▶ _Brief_
Your task is to copy each line in the listing that includes the word "purple".

○ ○ ○ ○ ○ ○ ○

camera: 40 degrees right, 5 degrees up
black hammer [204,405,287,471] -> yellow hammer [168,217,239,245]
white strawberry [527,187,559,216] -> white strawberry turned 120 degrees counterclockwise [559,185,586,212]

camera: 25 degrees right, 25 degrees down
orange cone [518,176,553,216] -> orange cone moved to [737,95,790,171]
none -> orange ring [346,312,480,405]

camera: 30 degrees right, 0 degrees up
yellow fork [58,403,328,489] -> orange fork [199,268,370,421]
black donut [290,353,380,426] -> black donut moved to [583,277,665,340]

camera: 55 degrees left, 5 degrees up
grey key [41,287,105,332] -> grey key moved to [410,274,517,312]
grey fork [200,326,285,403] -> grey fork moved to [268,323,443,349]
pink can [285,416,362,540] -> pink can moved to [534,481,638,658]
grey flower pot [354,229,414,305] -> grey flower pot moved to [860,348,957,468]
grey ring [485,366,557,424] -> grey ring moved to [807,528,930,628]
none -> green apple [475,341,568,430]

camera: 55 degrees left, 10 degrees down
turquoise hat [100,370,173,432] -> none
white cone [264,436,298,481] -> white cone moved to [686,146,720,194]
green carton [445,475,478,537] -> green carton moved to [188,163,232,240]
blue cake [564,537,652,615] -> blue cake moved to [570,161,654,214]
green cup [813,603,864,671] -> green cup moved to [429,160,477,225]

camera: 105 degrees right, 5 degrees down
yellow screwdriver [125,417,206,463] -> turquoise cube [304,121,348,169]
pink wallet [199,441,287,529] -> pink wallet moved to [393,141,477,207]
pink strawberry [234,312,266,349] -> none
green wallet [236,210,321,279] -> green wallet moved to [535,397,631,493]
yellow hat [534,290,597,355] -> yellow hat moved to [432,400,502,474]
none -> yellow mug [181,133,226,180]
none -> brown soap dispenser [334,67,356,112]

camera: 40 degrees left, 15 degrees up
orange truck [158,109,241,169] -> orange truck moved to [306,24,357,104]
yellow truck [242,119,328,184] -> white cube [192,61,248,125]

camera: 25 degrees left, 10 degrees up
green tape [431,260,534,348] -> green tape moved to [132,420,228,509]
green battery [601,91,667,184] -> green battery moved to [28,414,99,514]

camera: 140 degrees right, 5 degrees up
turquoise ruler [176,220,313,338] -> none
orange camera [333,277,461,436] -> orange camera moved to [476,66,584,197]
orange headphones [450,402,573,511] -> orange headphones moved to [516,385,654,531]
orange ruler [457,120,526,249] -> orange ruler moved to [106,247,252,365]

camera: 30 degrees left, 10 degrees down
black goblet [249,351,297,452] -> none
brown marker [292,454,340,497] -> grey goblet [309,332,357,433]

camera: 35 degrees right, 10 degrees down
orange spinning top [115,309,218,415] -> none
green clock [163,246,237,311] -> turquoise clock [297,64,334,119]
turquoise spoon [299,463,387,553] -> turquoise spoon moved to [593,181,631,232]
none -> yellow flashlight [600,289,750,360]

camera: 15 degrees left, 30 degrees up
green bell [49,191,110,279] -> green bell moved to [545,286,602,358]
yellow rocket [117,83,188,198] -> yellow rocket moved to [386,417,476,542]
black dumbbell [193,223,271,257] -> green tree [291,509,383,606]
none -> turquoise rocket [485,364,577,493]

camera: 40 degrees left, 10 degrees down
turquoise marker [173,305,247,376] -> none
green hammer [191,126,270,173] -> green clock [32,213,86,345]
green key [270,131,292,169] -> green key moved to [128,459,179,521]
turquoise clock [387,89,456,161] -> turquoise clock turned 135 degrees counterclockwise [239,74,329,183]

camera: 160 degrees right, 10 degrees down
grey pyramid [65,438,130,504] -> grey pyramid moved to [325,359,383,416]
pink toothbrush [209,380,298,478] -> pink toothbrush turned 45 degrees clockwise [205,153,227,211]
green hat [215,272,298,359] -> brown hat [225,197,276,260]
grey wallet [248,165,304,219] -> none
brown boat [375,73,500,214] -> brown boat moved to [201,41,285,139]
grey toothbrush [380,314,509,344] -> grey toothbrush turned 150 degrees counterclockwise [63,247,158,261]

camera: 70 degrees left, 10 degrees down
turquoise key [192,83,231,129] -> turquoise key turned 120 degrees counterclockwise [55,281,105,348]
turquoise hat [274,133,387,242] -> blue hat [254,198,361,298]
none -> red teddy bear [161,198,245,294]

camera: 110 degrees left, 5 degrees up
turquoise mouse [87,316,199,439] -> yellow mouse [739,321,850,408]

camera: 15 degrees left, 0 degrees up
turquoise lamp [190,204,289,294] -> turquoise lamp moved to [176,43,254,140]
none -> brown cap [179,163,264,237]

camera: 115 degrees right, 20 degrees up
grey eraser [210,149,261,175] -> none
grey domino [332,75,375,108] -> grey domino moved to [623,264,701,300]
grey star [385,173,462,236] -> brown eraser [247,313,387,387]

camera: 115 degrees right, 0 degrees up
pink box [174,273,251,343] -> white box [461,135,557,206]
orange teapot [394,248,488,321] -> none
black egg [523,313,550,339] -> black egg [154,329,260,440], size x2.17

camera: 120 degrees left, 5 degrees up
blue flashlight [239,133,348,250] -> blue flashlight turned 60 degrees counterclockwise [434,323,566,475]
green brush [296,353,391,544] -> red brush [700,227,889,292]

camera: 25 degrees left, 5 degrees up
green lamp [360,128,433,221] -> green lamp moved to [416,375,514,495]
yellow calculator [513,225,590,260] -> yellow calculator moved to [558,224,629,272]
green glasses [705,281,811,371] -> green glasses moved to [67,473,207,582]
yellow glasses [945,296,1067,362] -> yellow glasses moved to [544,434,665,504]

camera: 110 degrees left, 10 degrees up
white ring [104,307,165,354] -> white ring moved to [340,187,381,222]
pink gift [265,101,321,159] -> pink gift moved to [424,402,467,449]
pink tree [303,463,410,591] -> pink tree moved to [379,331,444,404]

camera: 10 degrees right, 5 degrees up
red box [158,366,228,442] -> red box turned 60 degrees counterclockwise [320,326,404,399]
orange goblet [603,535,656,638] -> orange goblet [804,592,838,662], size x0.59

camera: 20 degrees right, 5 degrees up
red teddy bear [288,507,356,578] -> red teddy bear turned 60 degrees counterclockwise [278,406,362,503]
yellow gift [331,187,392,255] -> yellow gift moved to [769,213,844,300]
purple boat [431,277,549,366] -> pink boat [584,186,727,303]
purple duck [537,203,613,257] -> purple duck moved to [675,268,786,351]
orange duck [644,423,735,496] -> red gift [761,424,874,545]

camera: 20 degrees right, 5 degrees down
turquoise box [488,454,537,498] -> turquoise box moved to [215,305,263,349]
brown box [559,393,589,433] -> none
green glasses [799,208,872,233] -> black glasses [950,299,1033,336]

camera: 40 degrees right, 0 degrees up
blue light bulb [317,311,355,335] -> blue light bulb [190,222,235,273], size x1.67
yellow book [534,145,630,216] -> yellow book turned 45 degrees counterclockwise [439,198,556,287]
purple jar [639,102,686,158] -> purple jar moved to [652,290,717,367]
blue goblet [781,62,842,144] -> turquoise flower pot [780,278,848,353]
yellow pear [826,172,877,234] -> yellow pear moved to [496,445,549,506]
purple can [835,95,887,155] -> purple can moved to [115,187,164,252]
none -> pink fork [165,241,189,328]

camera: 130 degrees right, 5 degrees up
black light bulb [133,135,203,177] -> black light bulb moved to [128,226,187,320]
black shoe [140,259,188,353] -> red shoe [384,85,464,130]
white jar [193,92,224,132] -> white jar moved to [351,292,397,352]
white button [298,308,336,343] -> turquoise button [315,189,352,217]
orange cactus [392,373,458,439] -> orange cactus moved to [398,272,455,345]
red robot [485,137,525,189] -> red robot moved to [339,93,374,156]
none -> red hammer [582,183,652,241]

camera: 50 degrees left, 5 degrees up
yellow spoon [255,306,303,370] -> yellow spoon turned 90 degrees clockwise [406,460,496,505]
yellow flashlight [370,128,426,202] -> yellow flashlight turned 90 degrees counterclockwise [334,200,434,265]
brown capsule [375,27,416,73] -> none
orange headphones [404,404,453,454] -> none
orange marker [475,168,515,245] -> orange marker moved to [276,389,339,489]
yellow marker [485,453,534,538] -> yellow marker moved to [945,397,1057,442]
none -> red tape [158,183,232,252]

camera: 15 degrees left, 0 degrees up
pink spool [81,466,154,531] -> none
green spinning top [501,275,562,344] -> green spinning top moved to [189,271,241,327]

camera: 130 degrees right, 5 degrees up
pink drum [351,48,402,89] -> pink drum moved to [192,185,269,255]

○ ○ ○ ○ ○ ○ ○

▶ _Answer to this exercise_
purple boat [431,277,549,366] -> pink boat [584,186,727,303]
purple duck [537,203,613,257] -> purple duck moved to [675,268,786,351]
purple jar [639,102,686,158] -> purple jar moved to [652,290,717,367]
purple can [835,95,887,155] -> purple can moved to [115,187,164,252]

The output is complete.